§ **Extracted entries**
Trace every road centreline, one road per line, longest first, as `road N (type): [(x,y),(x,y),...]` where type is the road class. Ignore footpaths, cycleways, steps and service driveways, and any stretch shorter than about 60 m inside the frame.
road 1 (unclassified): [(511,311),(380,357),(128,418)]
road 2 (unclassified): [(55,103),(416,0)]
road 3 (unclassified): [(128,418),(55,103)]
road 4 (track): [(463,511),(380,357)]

§ **Required task**
Rewrite the items above, swapping "service driveways" for "private driveways" and leaving everything else unchanged.

§ **Exercise output**
Trace every road centreline, one road per line, longest first, as `road N (type): [(x,y),(x,y),...]` where type is the road class. Ignore footpaths, cycleways, steps and private driveways, and any stretch shorter than about 60 m inside the frame.
road 1 (unclassified): [(511,311),(380,357),(128,418)]
road 2 (unclassified): [(55,103),(416,0)]
road 3 (unclassified): [(128,418),(55,103)]
road 4 (track): [(463,511),(380,357)]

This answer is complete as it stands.